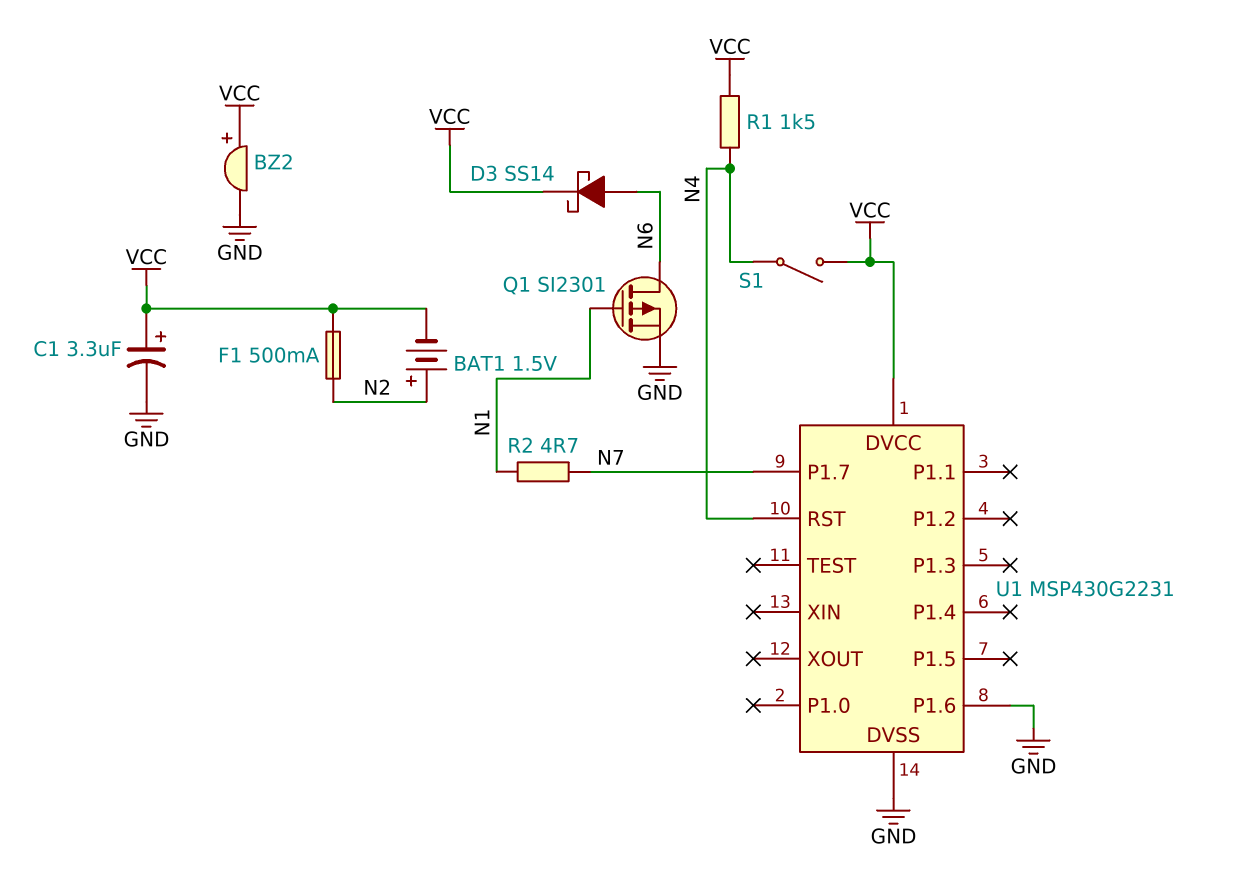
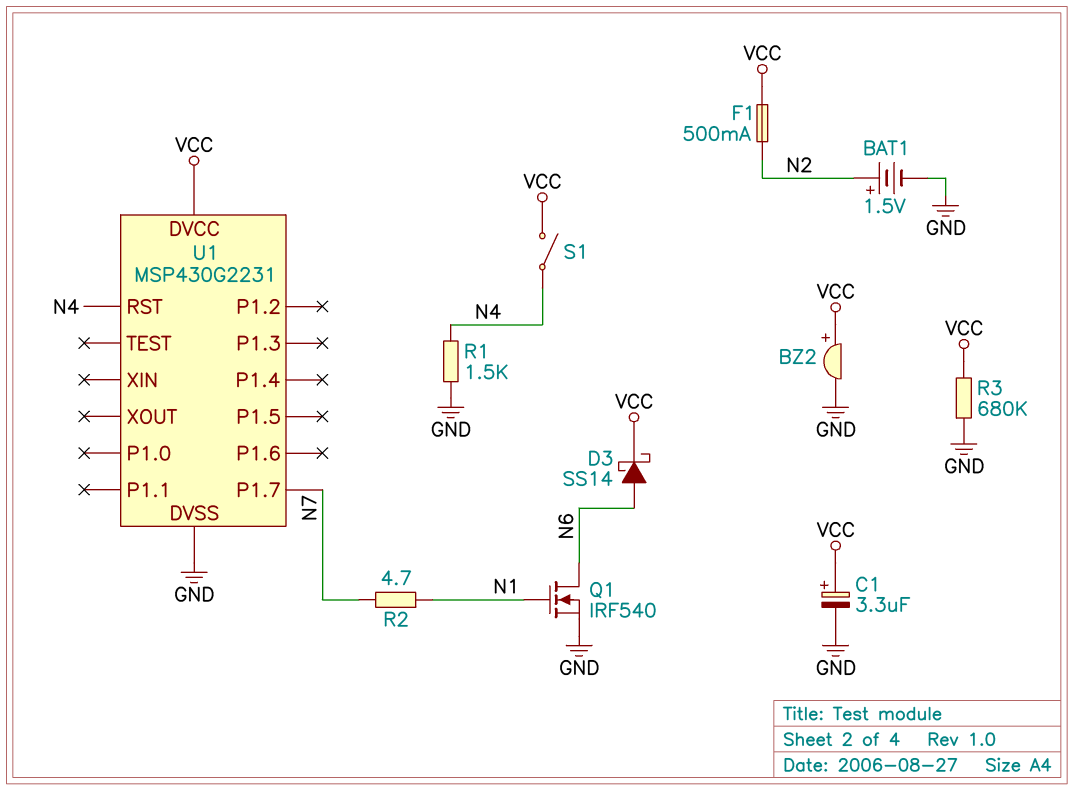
BAT1: 1.5V (plus N2, minus VCC) -> 1.5V (plus N2, minus GND)
Q1: PMOS SI2301 (G N1, D N6, S GND) -> NMOS IRF540 (G N1, D N6, S GND)
R1: 1.5k (N4, VCC) -> 1.5k (GND, N4)
R3: none -> 680k (GND, VCC)
U1 pin P1.6: GND -> none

▶ [What is required]: Every line from the one containing "R1: 1.5k (N4, VCC) -> 1.5k (GND, N4)" through the last line of the entries should be output exactly; nothing else belongs in the reply.

▶ [Answer]:
R1: 1.5k (N4, VCC) -> 1.5k (GND, N4)
R3: none -> 680k (GND, VCC)
U1 pin P1.6: GND -> none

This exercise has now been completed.